» Task objective
Please copy the material below word for word, keeping every line and its spacing unchanged.
*** Begin section ***
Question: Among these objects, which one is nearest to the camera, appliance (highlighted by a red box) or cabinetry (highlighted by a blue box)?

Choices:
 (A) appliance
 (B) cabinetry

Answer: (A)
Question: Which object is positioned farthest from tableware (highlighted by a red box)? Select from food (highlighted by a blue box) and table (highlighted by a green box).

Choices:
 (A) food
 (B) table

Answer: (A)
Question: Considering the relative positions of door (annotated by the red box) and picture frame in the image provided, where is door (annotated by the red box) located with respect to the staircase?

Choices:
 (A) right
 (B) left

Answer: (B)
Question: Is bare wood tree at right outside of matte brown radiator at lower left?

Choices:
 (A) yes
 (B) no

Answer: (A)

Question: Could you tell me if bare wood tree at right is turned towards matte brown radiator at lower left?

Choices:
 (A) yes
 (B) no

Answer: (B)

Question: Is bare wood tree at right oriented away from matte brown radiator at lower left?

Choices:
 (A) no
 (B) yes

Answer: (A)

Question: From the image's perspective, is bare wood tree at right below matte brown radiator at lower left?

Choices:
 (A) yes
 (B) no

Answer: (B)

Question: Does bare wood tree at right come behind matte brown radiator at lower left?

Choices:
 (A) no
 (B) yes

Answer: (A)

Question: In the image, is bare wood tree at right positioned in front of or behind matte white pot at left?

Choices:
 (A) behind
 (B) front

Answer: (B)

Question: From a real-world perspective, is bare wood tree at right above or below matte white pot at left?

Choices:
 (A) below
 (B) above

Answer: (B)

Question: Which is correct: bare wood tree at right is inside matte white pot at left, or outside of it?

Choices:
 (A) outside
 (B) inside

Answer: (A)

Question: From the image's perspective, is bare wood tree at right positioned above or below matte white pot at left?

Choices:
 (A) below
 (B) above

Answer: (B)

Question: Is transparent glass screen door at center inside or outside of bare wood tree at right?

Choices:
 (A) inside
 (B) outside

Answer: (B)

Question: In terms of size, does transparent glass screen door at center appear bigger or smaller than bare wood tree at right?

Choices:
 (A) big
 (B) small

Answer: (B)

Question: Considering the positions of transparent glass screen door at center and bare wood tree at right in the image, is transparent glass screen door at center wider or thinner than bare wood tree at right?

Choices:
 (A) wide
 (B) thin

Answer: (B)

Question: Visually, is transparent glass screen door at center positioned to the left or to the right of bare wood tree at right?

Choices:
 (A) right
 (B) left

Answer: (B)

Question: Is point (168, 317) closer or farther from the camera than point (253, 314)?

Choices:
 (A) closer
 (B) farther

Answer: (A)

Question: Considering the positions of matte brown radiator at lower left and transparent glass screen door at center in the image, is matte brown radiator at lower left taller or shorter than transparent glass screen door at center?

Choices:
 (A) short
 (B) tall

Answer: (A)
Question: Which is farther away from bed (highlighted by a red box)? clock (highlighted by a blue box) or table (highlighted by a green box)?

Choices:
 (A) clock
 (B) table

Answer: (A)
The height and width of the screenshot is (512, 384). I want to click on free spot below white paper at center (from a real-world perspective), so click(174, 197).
*** End section ***
» Written answer
Question: Among these objects, which one is nearest to the camera, appliance (highlighted by a red box) or cabinetry (highlighted by a blue box)?

Choices:
 (A) appliance
 (B) cabinetry

Answer: (A)
Question: Which object is positioned farthest from tableware (highlighted by a red box)? Select from food (highlighted by a blue box) and table (highlighted by a green box).

Choices:
 (A) food
 (B) table

Answer: (A)
Question: Considering the relative positions of door (annotated by the red box) and picture frame in the image provided, where is door (annotated by the red box) located with respect to the staircase?

Choices:
 (A) right
 (B) left

Answer: (B)
Question: Is bare wood tree at right outside of matte brown radiator at lower left?

Choices:
 (A) yes
 (B) no

Answer: (A)

Question: Could you tell me if bare wood tree at right is turned towards matte brown radiator at lower left?

Choices:
 (A) yes
 (B) no

Answer: (B)

Question: Is bare wood tree at right oriented away from matte brown radiator at lower left?

Choices:
 (A) no
 (B) yes

Answer: (A)

Question: From the image's perspective, is bare wood tree at right below matte brown radiator at lower left?

Choices:
 (A) yes
 (B) no

Answer: (B)

Question: Does bare wood tree at right come behind matte brown radiator at lower left?

Choices:
 (A) no
 (B) yes

Answer: (A)

Question: In the image, is bare wood tree at right positioned in front of or behind matte white pot at left?

Choices:
 (A) behind
 (B) front

Answer: (B)

Question: From a real-world perspective, is bare wood tree at right above or below matte white pot at left?

Choices:
 (A) below
 (B) above

Answer: (B)

Question: Which is correct: bare wood tree at right is inside matte white pot at left, or outside of it?

Choices:
 (A) outside
 (B) inside

Answer: (A)

Question: From the image's perspective, is bare wood tree at right positioned above or below matte white pot at left?

Choices:
 (A) below
 (B) above

Answer: (B)

Question: Is transparent glass screen door at center inside or outside of bare wood tree at right?

Choices:
 (A) inside
 (B) outside

Answer: (B)

Question: In terms of size, does transparent glass screen door at center appear bigger or smaller than bare wood tree at right?

Choices:
 (A) big
 (B) small

Answer: (B)

Question: Considering the positions of transparent glass screen door at center and bare wood tree at right in the image, is transparent glass screen door at center wider or thinner than bare wood tree at right?

Choices:
 (A) wide
 (B) thin

Answer: (B)

Question: Visually, is transparent glass screen door at center positioned to the left or to the right of bare wood tree at right?

Choices:
 (A) right
 (B) left

Answer: (B)

Question: Is point (168, 317) closer or farther from the camera than point (253, 314)?

Choices:
 (A) closer
 (B) farther

Answer: (A)

Question: Considering the positions of matte brown radiator at lower left and transparent glass screen door at center in the image, is matte brown radiator at lower left taller or shorter than transparent glass screen door at center?

Choices:
 (A) short
 (B) tall

Answer: (A)
Question: Which is farther away from bed (highlighted by a red box)? clock (highlighted by a blue box) or table (highlighted by a green box)?

Choices:
 (A) clock
 (B) table

Answer: (A)
The height and width of the screenshot is (512, 384). I want to click on free spot below white paper at center (from a real-world perspective), so click(174, 197).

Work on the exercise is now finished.